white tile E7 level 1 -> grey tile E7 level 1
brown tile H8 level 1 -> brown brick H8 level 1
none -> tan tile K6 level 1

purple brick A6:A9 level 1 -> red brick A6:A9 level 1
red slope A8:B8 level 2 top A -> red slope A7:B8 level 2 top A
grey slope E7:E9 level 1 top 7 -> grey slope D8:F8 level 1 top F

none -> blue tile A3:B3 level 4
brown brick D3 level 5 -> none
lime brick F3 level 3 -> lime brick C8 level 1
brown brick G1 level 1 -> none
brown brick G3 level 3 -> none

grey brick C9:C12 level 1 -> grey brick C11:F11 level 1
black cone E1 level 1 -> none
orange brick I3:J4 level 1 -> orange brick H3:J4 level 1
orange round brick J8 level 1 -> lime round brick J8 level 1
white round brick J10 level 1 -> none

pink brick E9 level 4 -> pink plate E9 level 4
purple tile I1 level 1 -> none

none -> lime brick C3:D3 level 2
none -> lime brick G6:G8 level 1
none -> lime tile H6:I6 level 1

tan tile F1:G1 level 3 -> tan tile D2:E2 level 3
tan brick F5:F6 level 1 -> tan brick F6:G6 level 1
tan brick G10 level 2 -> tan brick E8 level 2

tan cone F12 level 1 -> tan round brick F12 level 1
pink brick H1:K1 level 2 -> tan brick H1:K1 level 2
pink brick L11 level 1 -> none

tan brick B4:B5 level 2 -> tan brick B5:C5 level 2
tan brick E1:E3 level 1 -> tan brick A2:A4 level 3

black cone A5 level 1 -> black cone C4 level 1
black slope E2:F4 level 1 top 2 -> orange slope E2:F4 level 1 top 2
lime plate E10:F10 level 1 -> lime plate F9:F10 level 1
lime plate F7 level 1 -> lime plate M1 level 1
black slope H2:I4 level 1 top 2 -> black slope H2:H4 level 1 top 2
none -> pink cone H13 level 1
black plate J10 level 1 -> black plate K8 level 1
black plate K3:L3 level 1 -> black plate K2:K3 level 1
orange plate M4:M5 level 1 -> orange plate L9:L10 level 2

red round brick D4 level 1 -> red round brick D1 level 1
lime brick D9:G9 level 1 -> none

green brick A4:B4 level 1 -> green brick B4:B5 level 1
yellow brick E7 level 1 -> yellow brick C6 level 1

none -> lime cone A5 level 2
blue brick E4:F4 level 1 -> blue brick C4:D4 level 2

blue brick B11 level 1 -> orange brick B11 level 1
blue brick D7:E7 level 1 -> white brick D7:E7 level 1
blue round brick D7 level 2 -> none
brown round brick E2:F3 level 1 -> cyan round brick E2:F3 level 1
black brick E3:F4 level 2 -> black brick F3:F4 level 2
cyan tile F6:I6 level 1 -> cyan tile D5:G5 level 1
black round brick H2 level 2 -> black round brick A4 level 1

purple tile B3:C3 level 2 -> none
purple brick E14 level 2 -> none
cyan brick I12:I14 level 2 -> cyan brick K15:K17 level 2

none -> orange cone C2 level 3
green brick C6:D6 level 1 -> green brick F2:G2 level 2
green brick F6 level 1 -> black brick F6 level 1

== == ==

■ Problem details ■
Every entry should be output again exactly as written.

■ Output of the exercise ■
white tile E7 level 1 -> grey tile E7 level 1
brown tile H8 level 1 -> brown brick H8 level 1
none -> tan tile K6 level 1

purple brick A6:A9 level 1 -> red brick A6:A9 level 1
red slope A8:B8 level 2 top A -> red slope A7:B8 level 2 top A
grey slope E7:E9 level 1 top 7 -> grey slope D8:F8 level 1 top F

none -> blue tile A3:B3 level 4
brown brick D3 level 5 -> none
lime brick F3 level 3 -> lime brick C8 level 1
brown brick G1 level 1 -> none
brown brick G3 level 3 -> none

grey brick C9:C12 level 1 -> grey brick C11:F11 level 1
black cone E1 level 1 -> none
orange brick I3:J4 level 1 -> orange brick H3:J4 level 1
orange round brick J8 level 1 -> lime round brick J8 level 1
white round brick J10 level 1 -> none

pink brick E9 level 4 -> pink plate E9 level 4
purple tile I1 level 1 -> none

none -> lime brick C3:D3 level 2
none -> lime brick G6:G8 level 1
none -> lime tile H6:I6 level 1

tan tile F1:G1 level 3 -> tan tile D2:E2 level 3
tan brick F5:F6 level 1 -> tan brick F6:G6 level 1
tan brick G10 level 2 -> tan brick E8 level 2

tan cone F12 level 1 -> tan round brick F12 level 1
pink brick H1:K1 level 2 -> tan brick H1:K1 level 2
pink brick L11 level 1 -> none

tan brick B4:B5 level 2 -> tan brick B5:C5 level 2
tan brick E1:E3 level 1 -> tan brick A2:A4 level 3

black cone A5 level 1 -> black cone C4 level 1
black slope E2:F4 level 1 top 2 -> orange slope E2:F4 level 1 top 2
lime plate E10:F10 level 1 -> lime plate F9:F10 level 1
lime plate F7 level 1 -> lime plate M1 level 1
black slope H2:I4 level 1 top 2 -> black slope H2:H4 level 1 top 2
none -> pink cone H13 level 1
black plate J10 level 1 -> black plate K8 level 1
black plate K3:L3 level 1 -> black plate K2:K3 level 1
orange plate M4:M5 level 1 -> orange plate L9:L10 level 2

red round brick D4 level 1 -> red round brick D1 level 1
lime brick D9:G9 level 1 -> none

green brick A4:B4 level 1 -> green brick B4:B5 level 1
yellow brick E7 level 1 -> yellow brick C6 level 1

none -> lime cone A5 level 2
blue brick E4:F4 level 1 -> blue brick C4:D4 level 2

blue brick B11 level 1 -> orange brick B11 level 1
blue brick D7:E7 level 1 -> white brick D7:E7 level 1
blue round brick D7 level 2 -> none
brown round brick E2:F3 level 1 -> cyan round brick E2:F3 level 1
black brick E3:F4 level 2 -> black brick F3:F4 level 2
cyan tile F6:I6 level 1 -> cyan tile D5:G5 level 1
black round brick H2 level 2 -> black round brick A4 level 1

purple tile B3:C3 level 2 -> none
purple brick E14 level 2 -> none
cyan brick I12:I14 level 2 -> cyan brick K15:K17 level 2

none -> orange cone C2 level 3
green brick C6:D6 level 1 -> green brick F2:G2 level 2
green brick F6 level 1 -> black brick F6 level 1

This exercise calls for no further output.